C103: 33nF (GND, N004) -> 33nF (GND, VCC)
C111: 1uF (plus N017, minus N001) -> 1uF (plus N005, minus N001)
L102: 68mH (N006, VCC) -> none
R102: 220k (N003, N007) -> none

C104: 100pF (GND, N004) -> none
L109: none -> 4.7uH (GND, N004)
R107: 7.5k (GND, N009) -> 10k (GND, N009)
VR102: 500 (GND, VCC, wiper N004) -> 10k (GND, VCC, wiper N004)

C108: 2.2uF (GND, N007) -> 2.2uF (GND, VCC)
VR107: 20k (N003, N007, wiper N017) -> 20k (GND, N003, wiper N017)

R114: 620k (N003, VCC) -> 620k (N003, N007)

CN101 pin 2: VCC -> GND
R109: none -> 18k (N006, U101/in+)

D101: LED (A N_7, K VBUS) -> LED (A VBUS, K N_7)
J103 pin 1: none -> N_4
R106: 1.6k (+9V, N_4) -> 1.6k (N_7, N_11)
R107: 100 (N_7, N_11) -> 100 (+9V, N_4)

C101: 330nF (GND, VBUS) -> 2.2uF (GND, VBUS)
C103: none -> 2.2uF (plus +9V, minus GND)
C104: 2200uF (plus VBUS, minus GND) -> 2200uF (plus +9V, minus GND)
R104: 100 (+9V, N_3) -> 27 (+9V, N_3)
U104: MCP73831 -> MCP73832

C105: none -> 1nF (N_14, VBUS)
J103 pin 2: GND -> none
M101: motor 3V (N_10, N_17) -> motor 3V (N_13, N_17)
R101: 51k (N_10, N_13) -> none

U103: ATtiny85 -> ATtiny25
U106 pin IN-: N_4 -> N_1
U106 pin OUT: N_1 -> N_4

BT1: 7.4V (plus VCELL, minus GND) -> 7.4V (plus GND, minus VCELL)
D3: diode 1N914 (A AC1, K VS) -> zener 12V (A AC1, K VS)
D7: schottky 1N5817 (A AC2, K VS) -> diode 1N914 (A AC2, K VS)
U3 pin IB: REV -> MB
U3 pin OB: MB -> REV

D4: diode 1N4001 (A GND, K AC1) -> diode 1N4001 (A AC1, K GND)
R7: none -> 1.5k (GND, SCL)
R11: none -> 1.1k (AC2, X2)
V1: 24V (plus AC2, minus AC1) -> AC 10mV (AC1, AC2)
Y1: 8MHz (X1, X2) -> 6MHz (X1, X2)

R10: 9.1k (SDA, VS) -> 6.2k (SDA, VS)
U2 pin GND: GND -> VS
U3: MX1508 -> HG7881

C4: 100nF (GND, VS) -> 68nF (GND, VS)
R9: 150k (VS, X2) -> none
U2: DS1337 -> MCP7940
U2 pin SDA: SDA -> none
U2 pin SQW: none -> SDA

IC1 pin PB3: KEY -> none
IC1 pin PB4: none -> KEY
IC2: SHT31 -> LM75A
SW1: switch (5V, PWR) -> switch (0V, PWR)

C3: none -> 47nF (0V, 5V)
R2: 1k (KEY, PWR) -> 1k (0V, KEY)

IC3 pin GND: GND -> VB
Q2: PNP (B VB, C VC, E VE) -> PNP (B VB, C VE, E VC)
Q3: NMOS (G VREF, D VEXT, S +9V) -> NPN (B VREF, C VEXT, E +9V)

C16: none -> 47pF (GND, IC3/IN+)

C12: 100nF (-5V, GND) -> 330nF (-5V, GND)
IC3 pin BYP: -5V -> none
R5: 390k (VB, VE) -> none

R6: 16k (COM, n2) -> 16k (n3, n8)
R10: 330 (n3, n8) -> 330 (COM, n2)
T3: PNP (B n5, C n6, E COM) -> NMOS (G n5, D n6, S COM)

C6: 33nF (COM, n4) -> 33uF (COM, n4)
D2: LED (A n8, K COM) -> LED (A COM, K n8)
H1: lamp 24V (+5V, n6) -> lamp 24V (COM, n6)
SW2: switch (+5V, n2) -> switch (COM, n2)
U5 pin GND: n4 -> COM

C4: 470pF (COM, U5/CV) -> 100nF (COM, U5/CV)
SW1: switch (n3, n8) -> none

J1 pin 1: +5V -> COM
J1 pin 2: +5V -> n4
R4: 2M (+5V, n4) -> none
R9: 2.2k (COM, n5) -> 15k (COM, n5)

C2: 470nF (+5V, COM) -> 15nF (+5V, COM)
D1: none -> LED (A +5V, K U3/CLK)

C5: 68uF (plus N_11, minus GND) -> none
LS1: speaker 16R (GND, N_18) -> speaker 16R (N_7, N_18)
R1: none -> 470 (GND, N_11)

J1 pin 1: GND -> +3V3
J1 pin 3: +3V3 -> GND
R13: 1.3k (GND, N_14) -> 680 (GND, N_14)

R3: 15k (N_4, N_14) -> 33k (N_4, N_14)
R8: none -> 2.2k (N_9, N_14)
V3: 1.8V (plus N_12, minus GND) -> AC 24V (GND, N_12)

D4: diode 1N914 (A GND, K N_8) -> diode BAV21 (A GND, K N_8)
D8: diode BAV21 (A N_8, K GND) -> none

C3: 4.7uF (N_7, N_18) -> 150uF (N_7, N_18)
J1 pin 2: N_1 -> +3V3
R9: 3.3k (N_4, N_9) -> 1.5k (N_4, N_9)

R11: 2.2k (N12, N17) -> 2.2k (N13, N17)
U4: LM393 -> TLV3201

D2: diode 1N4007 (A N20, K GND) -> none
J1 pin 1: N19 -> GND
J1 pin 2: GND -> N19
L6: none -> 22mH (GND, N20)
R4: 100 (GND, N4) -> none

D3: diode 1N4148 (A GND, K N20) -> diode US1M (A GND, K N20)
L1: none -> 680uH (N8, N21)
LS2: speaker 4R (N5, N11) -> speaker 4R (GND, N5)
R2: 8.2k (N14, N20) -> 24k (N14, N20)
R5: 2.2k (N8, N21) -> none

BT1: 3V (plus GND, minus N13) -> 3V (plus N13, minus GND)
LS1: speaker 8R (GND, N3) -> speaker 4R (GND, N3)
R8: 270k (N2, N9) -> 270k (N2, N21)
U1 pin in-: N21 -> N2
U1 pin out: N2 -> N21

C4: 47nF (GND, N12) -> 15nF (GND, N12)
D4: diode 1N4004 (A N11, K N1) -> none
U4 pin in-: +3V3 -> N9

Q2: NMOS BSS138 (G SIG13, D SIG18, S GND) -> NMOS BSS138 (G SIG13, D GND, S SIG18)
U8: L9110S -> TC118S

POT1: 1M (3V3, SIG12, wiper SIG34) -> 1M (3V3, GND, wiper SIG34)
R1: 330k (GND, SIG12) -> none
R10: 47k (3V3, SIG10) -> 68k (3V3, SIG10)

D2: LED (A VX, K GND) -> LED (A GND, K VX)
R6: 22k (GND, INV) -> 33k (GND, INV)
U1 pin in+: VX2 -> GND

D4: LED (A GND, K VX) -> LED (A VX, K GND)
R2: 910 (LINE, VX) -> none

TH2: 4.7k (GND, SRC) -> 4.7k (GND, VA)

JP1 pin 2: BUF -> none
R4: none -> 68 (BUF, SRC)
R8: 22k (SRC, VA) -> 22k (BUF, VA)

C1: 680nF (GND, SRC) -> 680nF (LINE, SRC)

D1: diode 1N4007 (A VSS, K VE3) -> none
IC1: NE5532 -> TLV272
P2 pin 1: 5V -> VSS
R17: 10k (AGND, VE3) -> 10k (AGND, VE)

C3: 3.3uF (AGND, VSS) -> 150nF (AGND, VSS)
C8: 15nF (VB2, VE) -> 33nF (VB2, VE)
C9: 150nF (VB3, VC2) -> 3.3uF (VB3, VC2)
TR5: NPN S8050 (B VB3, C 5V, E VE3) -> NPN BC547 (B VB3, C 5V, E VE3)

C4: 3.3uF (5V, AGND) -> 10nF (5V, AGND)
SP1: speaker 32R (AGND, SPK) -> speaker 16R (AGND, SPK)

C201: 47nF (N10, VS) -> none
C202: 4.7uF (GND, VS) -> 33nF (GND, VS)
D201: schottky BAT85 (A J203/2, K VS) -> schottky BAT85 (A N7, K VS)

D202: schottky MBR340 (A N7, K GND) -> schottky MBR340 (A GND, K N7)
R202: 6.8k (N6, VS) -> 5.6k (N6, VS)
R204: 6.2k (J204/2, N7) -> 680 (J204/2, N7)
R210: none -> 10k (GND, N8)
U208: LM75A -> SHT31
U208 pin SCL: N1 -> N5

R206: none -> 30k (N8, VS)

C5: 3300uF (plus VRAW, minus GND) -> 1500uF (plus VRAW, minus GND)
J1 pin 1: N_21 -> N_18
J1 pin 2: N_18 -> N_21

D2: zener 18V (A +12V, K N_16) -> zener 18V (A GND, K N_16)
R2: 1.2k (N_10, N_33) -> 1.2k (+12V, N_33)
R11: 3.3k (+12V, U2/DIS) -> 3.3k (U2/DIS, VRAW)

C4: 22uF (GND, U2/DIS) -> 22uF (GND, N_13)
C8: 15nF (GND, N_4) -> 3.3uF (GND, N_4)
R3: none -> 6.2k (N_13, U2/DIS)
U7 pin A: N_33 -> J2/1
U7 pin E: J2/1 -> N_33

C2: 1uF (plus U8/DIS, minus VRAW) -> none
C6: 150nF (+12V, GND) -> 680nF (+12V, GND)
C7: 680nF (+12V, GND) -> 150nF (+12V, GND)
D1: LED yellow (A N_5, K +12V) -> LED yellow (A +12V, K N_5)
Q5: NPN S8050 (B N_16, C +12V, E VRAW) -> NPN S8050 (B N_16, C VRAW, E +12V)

+--

**TASK ITEM**
A verbatim copy of the lines from the one with "U208 pin SCL: N1 -> N5" to the end of the listing is the whole answer.

**EXERCISE RESPONSE**
U208 pin SCL: N1 -> N5

R206: none -> 30k (N8, VS)

C5: 3300uF (plus VRAW, minus GND) -> 1500uF (plus VRAW, minus GND)
J1 pin 1: N_21 -> N_18
J1 pin 2: N_18 -> N_21

D2: zener 18V (A +12V, K N_16) -> zener 18V (A GND, K N_16)
R2: 1.2k (N_10, N_33) -> 1.2k (+12V, N_33)
R11: 3.3k (+12V, U2/DIS) -> 3.3k (U2/DIS, VRAW)

C4: 22uF (GND, U2/DIS) -> 22uF (GND, N_13)
C8: 15nF (GND, N_4) -> 3.3uF (GND, N_4)
R3: none -> 6.2k (N_13, U2/DIS)
U7 pin A: N_33 -> J2/1
U7 pin E: J2/1 -> N_33

C2: 1uF (plus U8/DIS, minus VRAW) -> none
C6: 150nF (+12V, GND) -> 680nF (+12V, GND)
C7: 680nF (+12V, GND) -> 150nF (+12V, GND)
D1: LED yellow (A N_5, K +12V) -> LED yellow (A +12V, K N_5)
Q5: NPN S8050 (B N_16, C +12V, E VRAW) -> NPN S8050 (B N_16, C VRAW, E +12V)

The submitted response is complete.